> [Records supplied]:
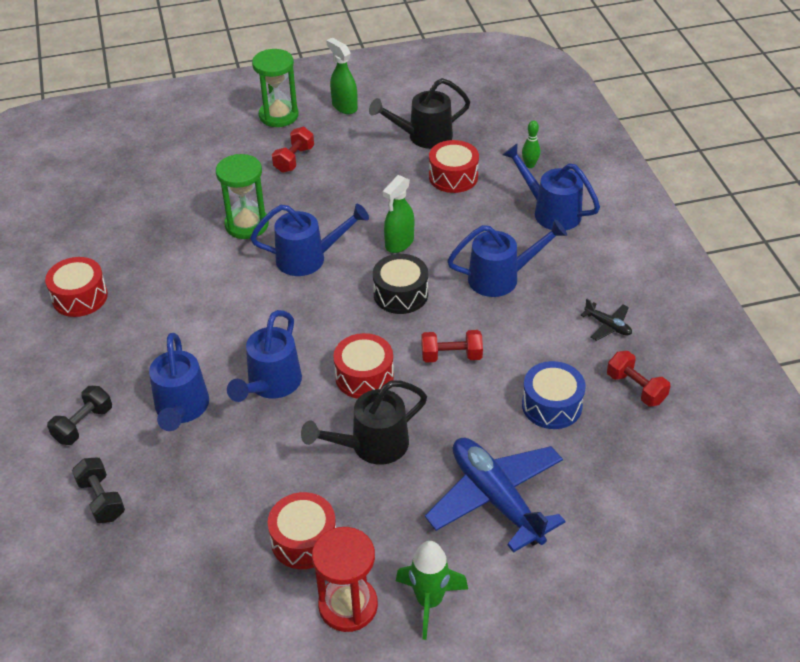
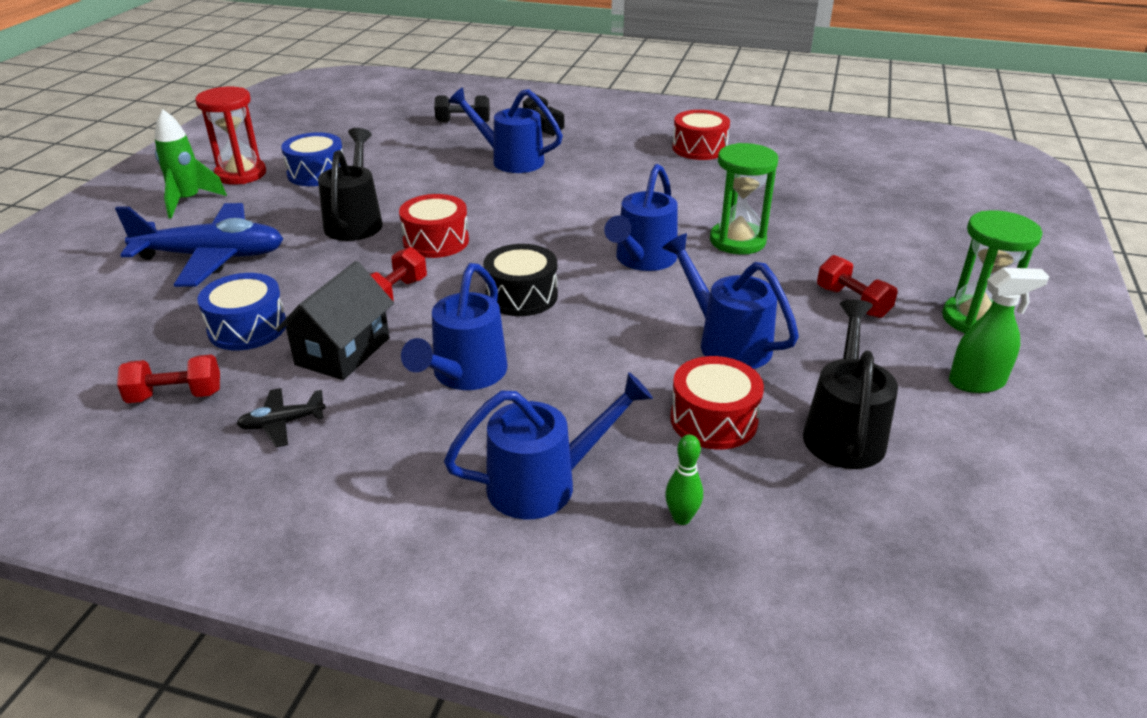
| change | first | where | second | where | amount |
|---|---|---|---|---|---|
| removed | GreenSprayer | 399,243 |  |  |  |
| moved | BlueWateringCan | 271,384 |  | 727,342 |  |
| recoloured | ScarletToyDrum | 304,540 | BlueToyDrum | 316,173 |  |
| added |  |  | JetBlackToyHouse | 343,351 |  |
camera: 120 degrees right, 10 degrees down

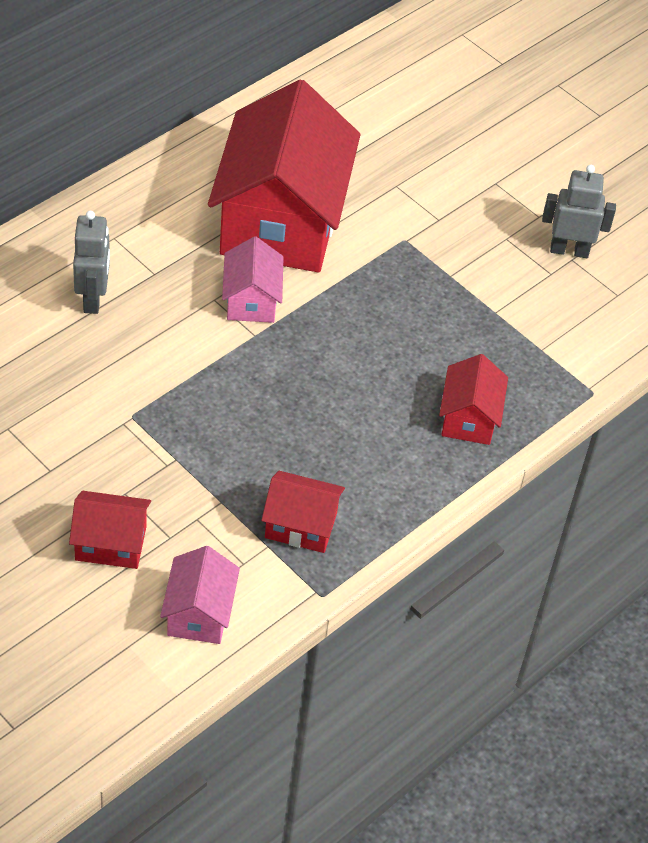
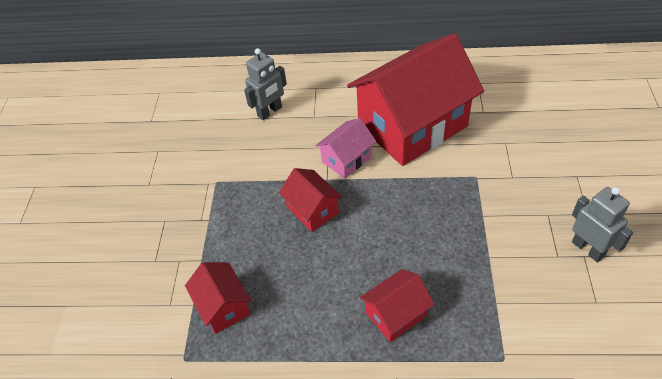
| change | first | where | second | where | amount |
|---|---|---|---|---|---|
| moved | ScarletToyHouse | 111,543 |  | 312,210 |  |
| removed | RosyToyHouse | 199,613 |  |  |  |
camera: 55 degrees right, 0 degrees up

> [Task details]:
Number of lines above that include "removed": state it and nothing else.

> [Expected answer]:
2